__Assignment__
Your task is to quote the records from their first line through the line containing "none -> grey brick H9:H10 level 1", with nothing added or left out.

"""

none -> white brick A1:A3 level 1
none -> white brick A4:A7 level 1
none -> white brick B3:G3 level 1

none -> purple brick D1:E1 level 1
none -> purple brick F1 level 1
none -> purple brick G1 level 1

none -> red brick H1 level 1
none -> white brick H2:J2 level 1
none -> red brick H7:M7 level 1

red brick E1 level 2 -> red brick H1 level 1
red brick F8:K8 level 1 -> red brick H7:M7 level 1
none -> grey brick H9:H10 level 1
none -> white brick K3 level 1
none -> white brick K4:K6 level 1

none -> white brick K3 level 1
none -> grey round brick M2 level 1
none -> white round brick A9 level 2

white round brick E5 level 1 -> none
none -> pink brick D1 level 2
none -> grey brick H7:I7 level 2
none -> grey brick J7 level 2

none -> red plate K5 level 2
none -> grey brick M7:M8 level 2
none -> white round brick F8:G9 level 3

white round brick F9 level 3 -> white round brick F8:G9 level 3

"""

__Task solution__
none -> white brick A1:A3 level 1
none -> white brick A4:A7 level 1
none -> white brick B3:G3 level 1

none -> purple brick D1:E1 level 1
none -> purple brick F1 level 1
none -> purple brick G1 level 1

none -> red brick H1 level 1
none -> white brick H2:J2 level 1
none -> red brick H7:M7 level 1

red brick E1 level 2 -> red brick H1 level 1
red brick F8:K8 level 1 -> red brick H7:M7 level 1
none -> grey brick H9:H10 level 1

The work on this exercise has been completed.